Your instructions :: Which lines of the entries below include "ended"? List them all.

Dataset content ::
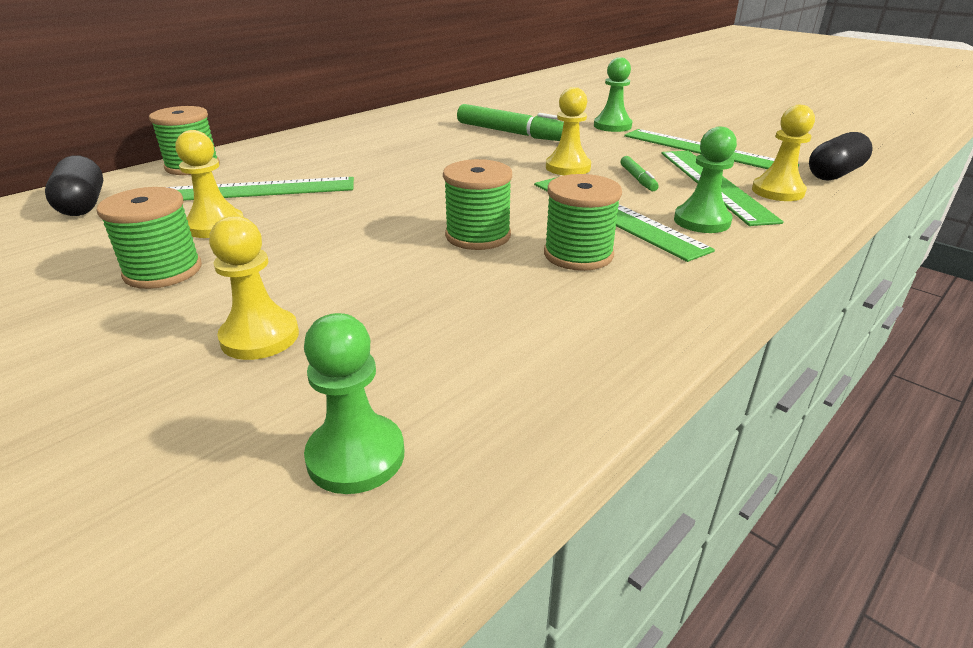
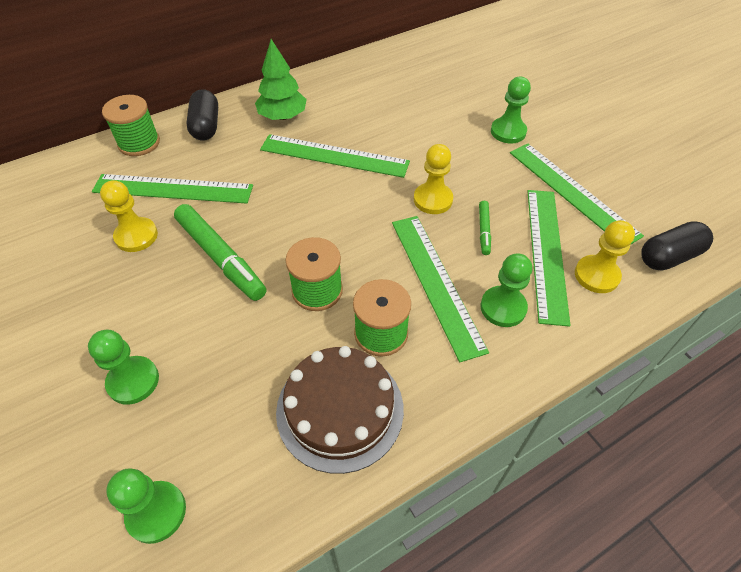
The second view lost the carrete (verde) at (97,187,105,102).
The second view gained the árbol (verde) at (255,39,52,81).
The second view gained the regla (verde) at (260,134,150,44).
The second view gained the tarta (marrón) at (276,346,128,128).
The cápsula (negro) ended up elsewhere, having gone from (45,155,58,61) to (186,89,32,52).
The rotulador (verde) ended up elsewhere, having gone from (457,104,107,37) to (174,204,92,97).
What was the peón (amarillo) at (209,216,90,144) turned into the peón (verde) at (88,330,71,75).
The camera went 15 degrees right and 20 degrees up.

Solution ::
The cápsula (negro) ended up elsewhere, having gone from (45,155,58,61) to (186,89,32,52).
The rotulador (verde) ended up elsewhere, having gone from (457,104,107,37) to (174,204,92,97).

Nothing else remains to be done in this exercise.